::: Records to process
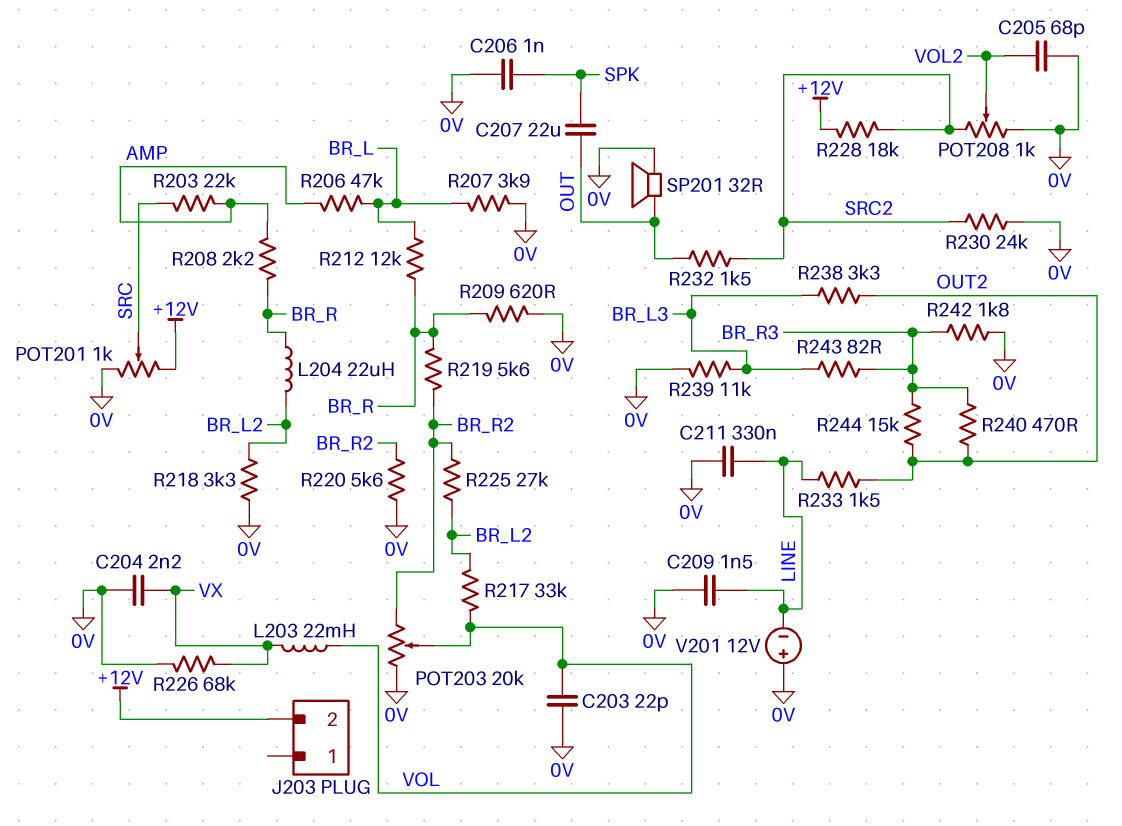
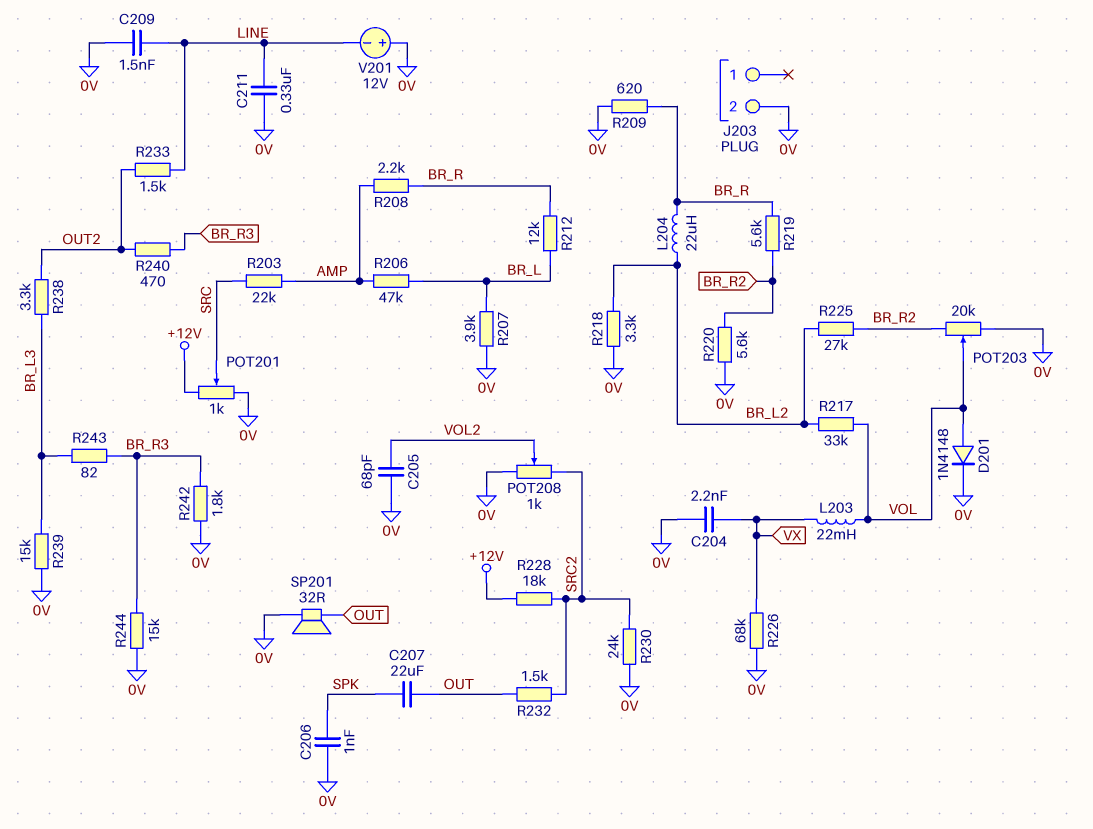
C203: 22pF (0V, VOL) -> none
D201: none -> diode 1N4148 (A VOL, K 0V)
J203 pin 2: +12V -> 0V
R239: 11k (0V, BR_L3) -> 15k (0V, BR_L3)
R244: 15k (BR_R3, OUT2) -> 15k (0V, BR_R3)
::::::
Would you please repeat the entries above verbatim, excluding each picture?

C203: 22pF (0V, VOL) -> none
D201: none -> diode 1N4148 (A VOL, K 0V)
J203 pin 2: +12V -> 0V
R239: 11k (0V, BR_L3) -> 15k (0V, BR_L3)
R244: 15k (BR_R3, OUT2) -> 15k (0V, BR_R3)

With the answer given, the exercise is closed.